§ Records supplied

○ ○ ○ ○ ○ ○ ○

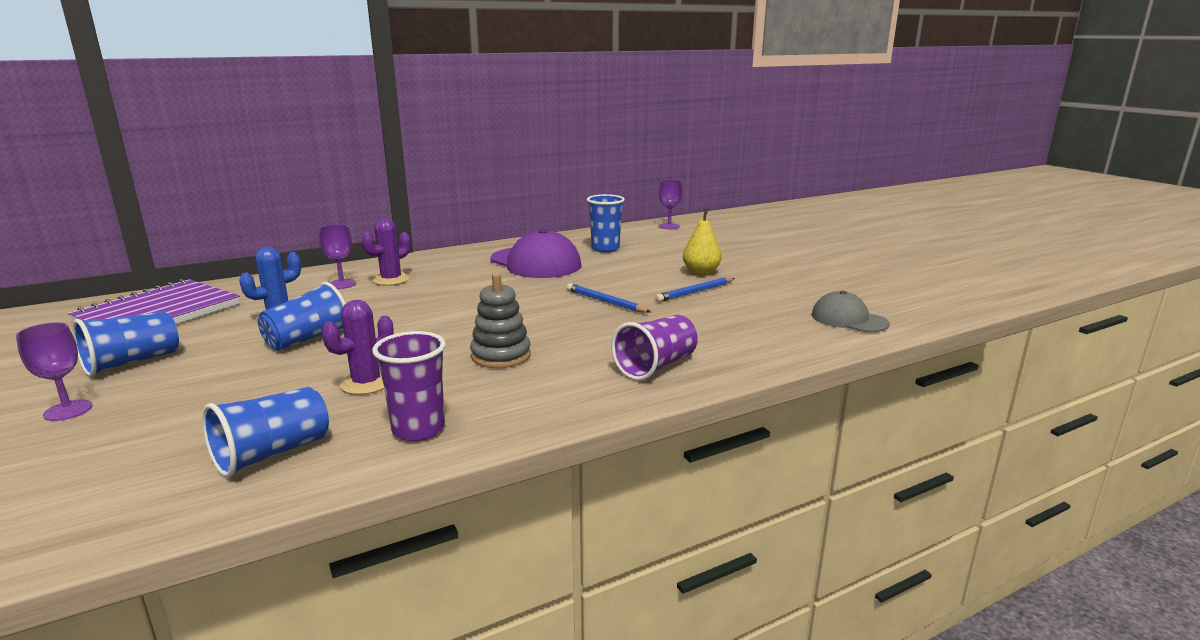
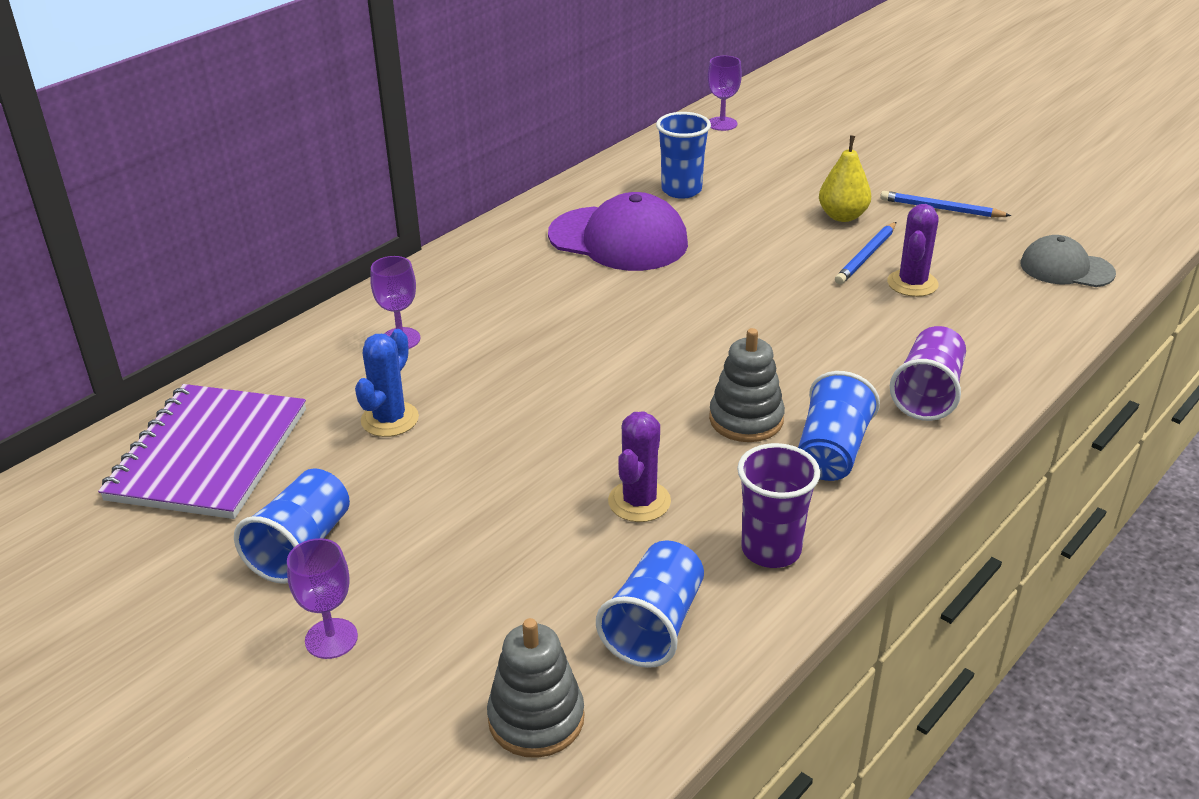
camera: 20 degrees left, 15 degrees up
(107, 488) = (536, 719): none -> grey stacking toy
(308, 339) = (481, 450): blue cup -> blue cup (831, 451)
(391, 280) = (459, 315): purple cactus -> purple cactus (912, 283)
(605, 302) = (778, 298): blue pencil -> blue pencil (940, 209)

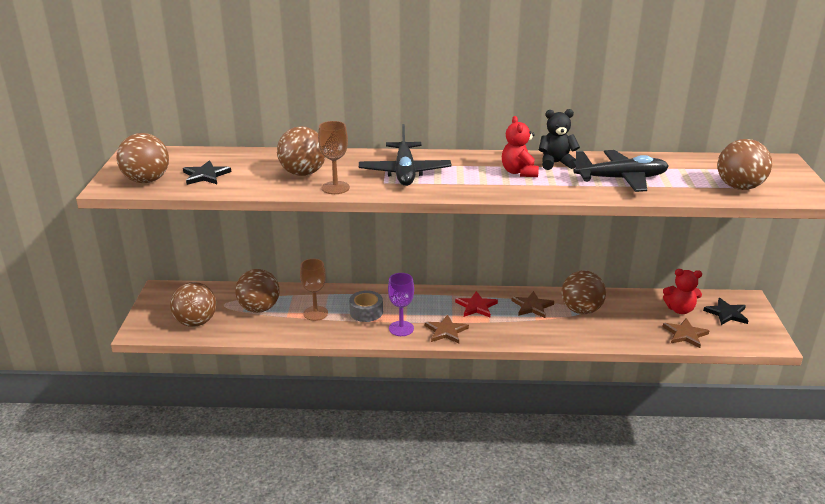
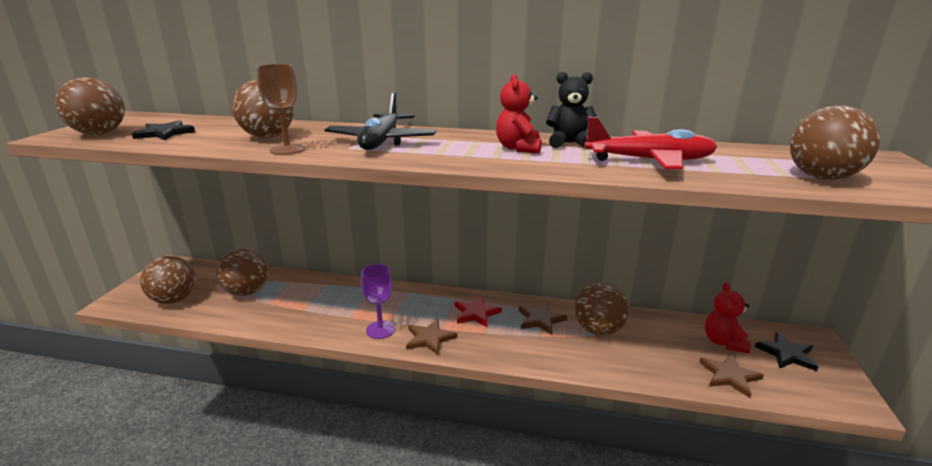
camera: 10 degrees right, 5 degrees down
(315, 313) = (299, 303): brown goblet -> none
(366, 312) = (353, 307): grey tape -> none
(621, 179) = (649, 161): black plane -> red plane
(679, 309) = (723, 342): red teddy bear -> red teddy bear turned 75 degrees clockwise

○ ○ ○ ○ ○ ○ ○

§ Required action
Repeat each line, unchanged, from the line that contains "(315, 313) = (299, 303): brown goblet -> none" to the end of the listing above.

§ Written response
(315, 313) = (299, 303): brown goblet -> none
(366, 312) = (353, 307): grey tape -> none
(621, 179) = (649, 161): black plane -> red plane
(679, 309) = (723, 342): red teddy bear -> red teddy bear turned 75 degrees clockwise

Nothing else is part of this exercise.